# YOUR TASK:
Please print the line that holds "RELAY pin VCC: 3V3 -> none" and each line after it to the end of the data, word for word, without any pictures.

※ ※ ※

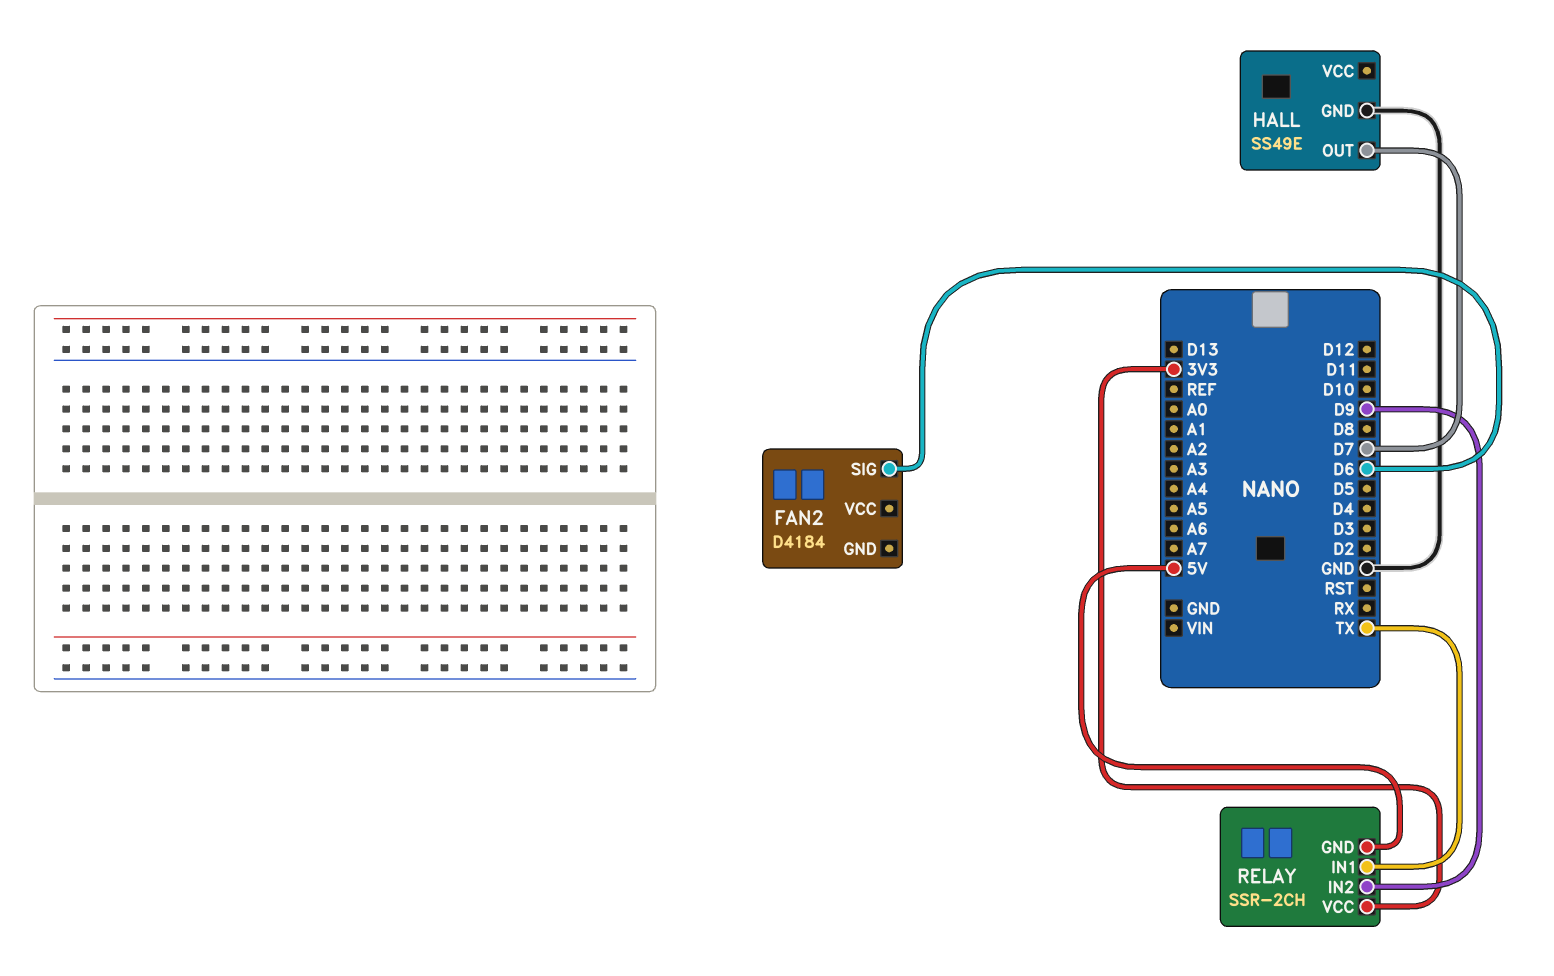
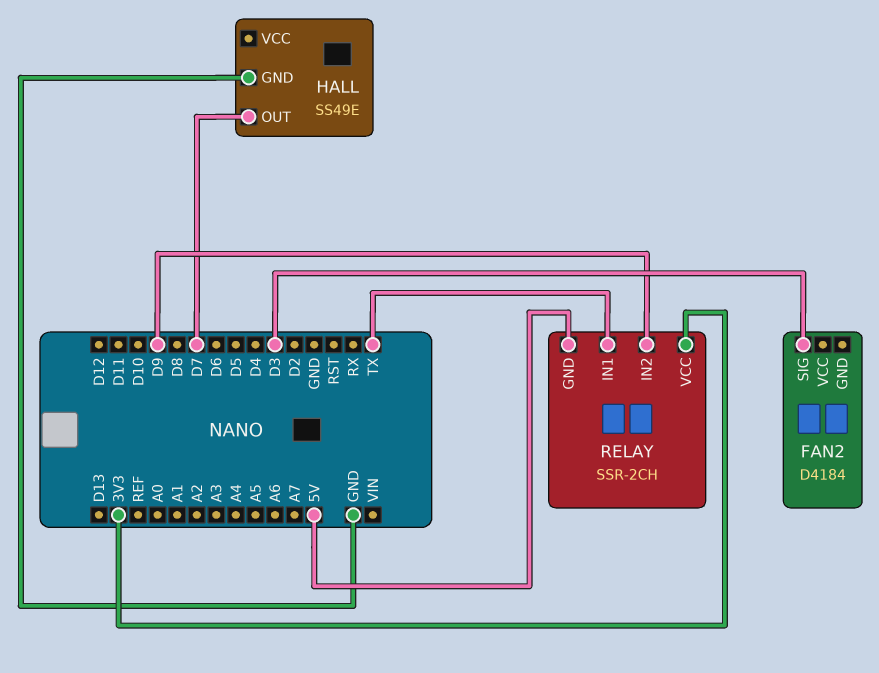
FAN2 pin SIG: D6 -> D3

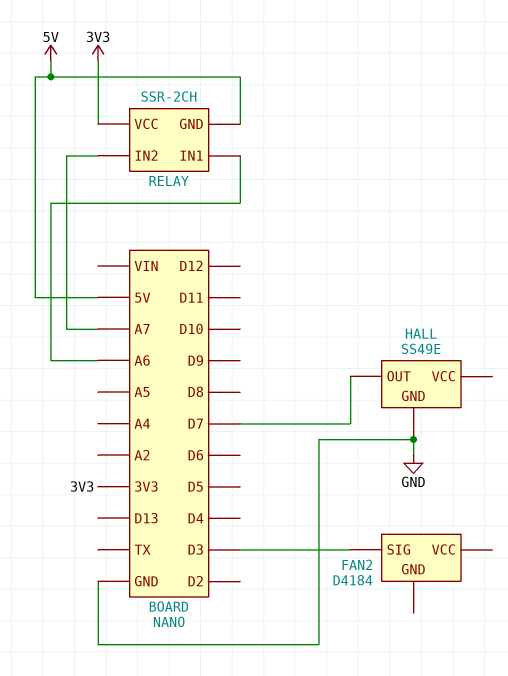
RELAY pin IN1: TX -> A6
RELAY pin IN2: D9 -> A7

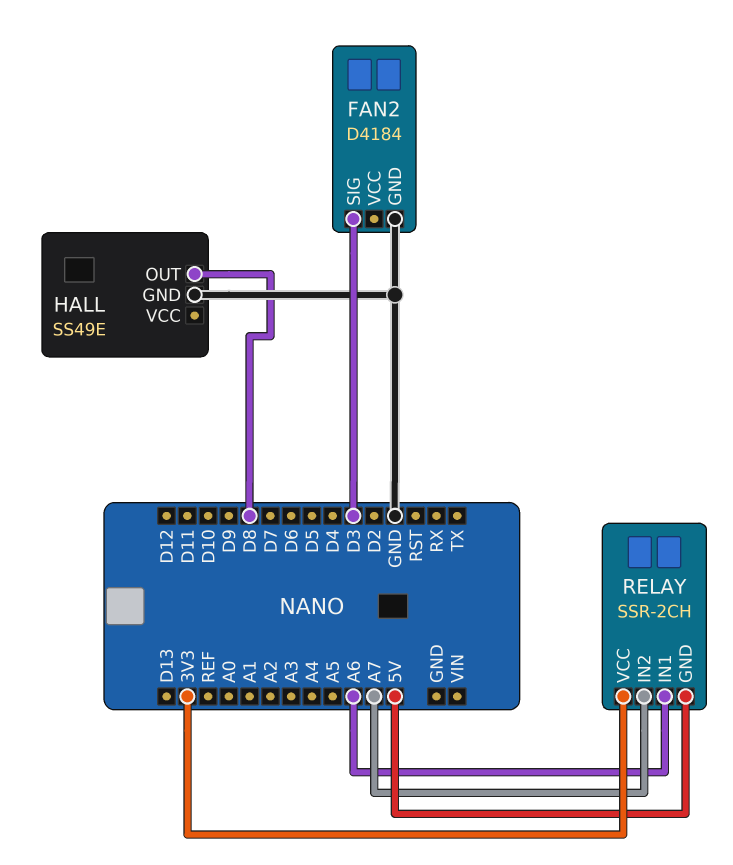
FAN2 pin GND: none -> GND
HALL pin OUT: D7 -> D8

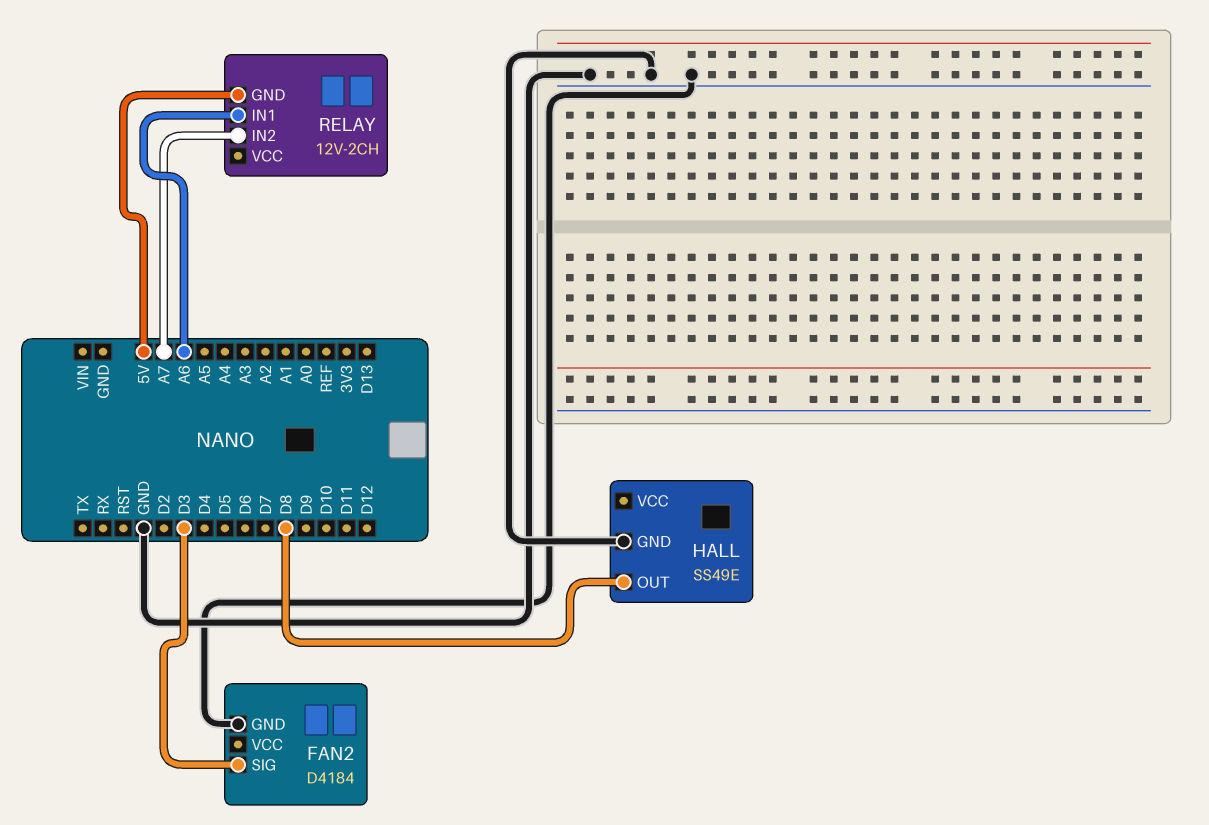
RELAY: SSR-2CH -> 12V-2CH
RELAY pin VCC: 3V3 -> none

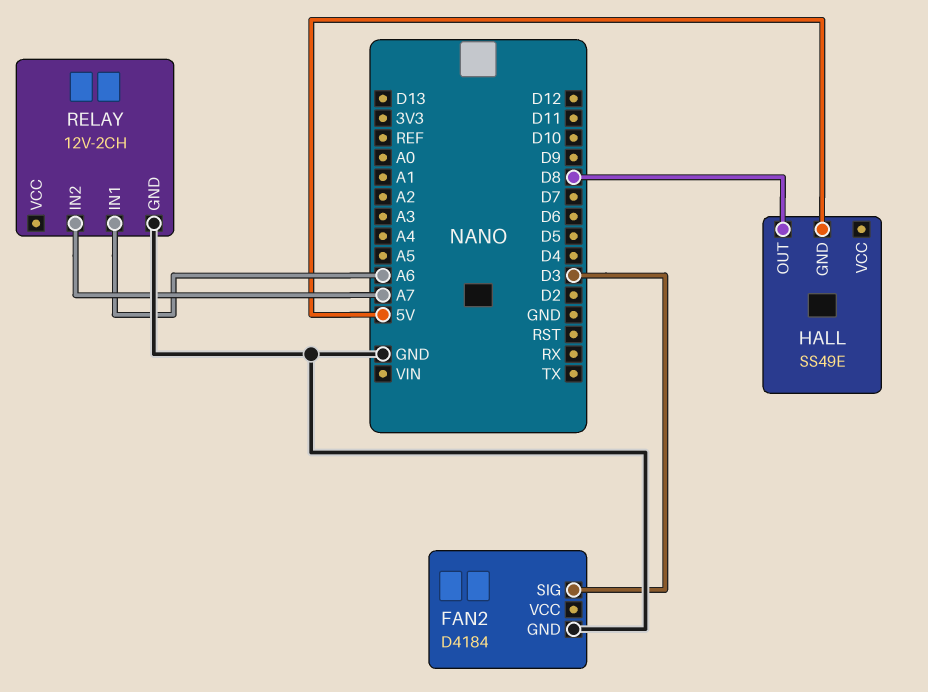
HALL pin GND: GND -> 5V
RELAY pin GND: 5V -> GND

※ ※ ※

# EXERCISE SOLUTION:
RELAY pin VCC: 3V3 -> none

HALL pin GND: GND -> 5V
RELAY pin GND: 5V -> GND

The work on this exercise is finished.